When the string "brown" is part of a line below, that line should be copied.

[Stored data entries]
□ □ □

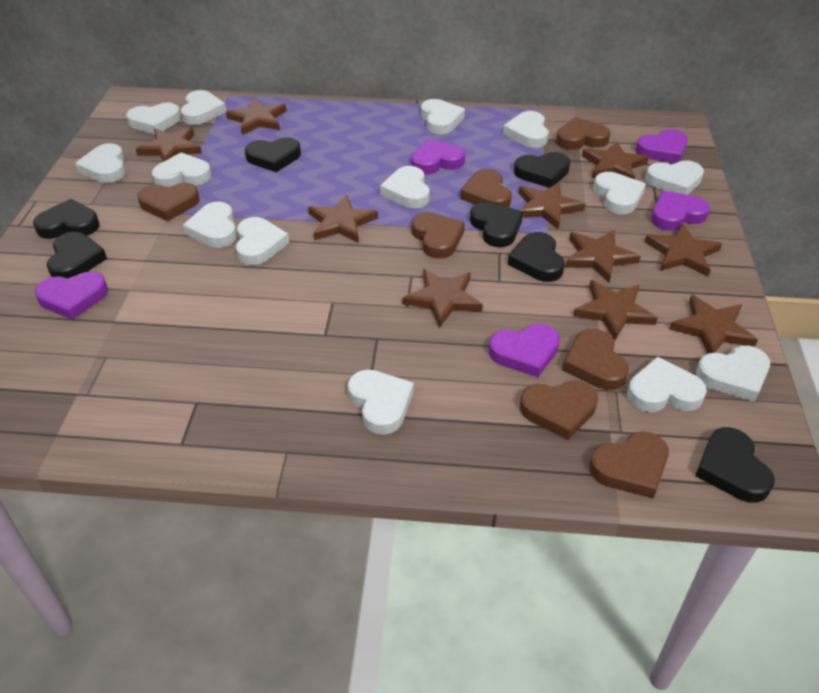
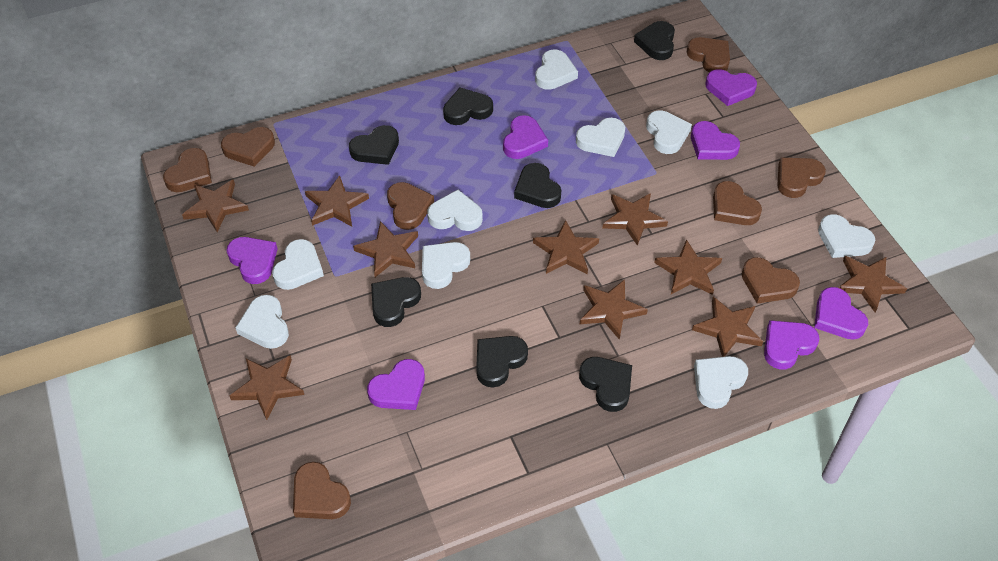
brown heart: 7 -> 8
purple heart: 5 -> 7
white heart: 14 -> 9

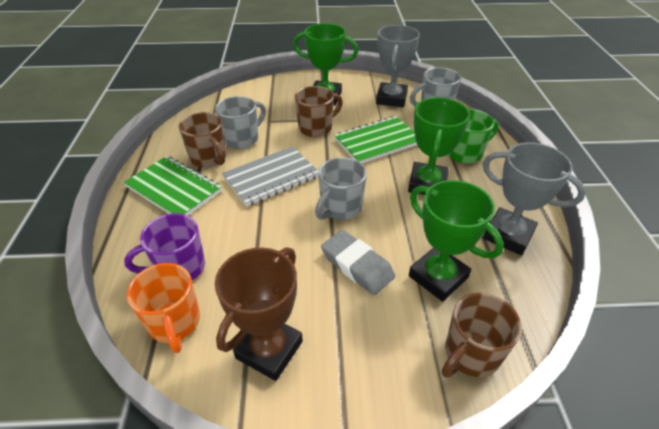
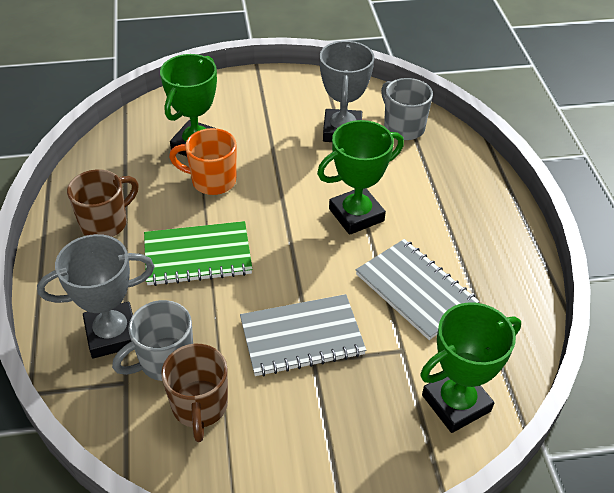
brown mug: 3 -> 2
brown trophy: 1 -> 0
green mug: 1 -> 0
green notebook: 2 -> 1
grey eraser: 1 -> 0
grey mug: 3 -> 2
grey notebook: 1 -> 2
purple mug: 1 -> 0

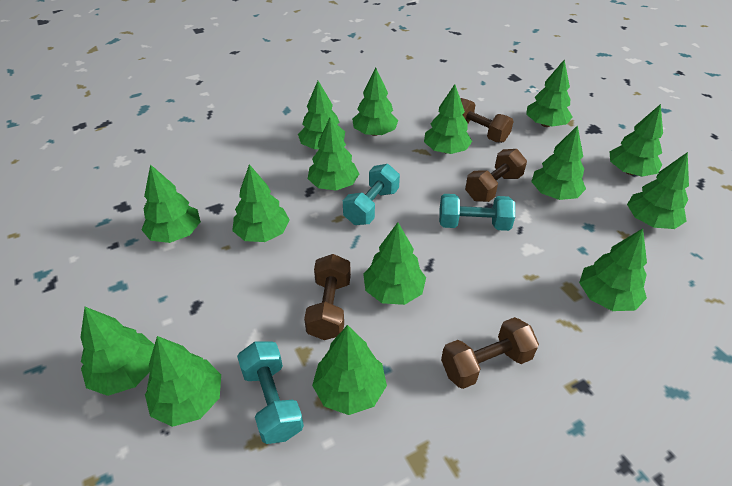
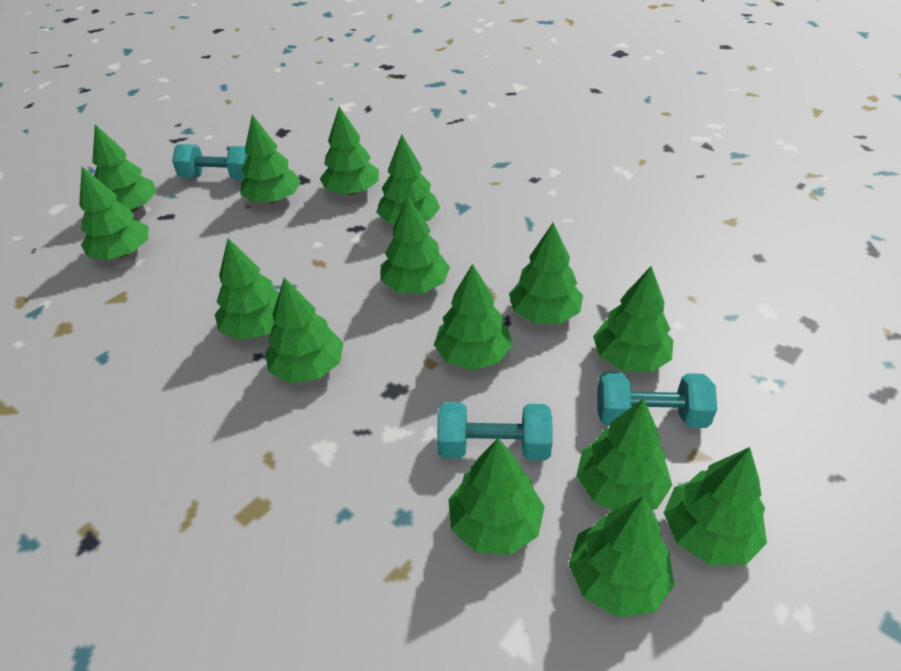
brown dumbbell: 4 -> 0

□ □ □

**Task answer:**
brown heart: 7 -> 8
brown mug: 3 -> 2
brown trophy: 1 -> 0
brown dumbbell: 4 -> 0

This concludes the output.